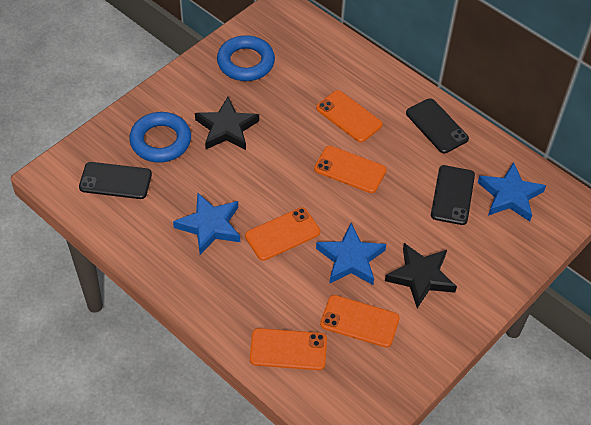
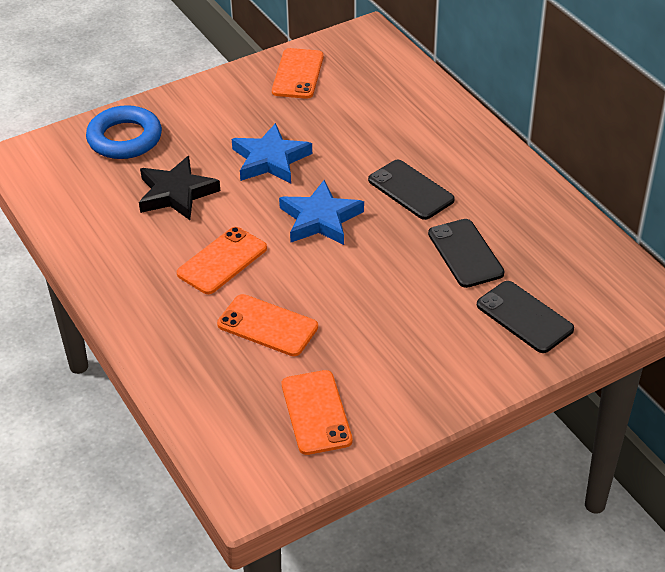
black star: 2 -> 1
blue ring: 2 -> 1
blue star: 3 -> 2
orange phone: 5 -> 4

TASK PROMPT →
When an image appears in the data, skip it and output the rest exactly.

RESPONSE TO THIS TASK →
black star: 2 -> 1
blue ring: 2 -> 1
blue star: 3 -> 2
orange phone: 5 -> 4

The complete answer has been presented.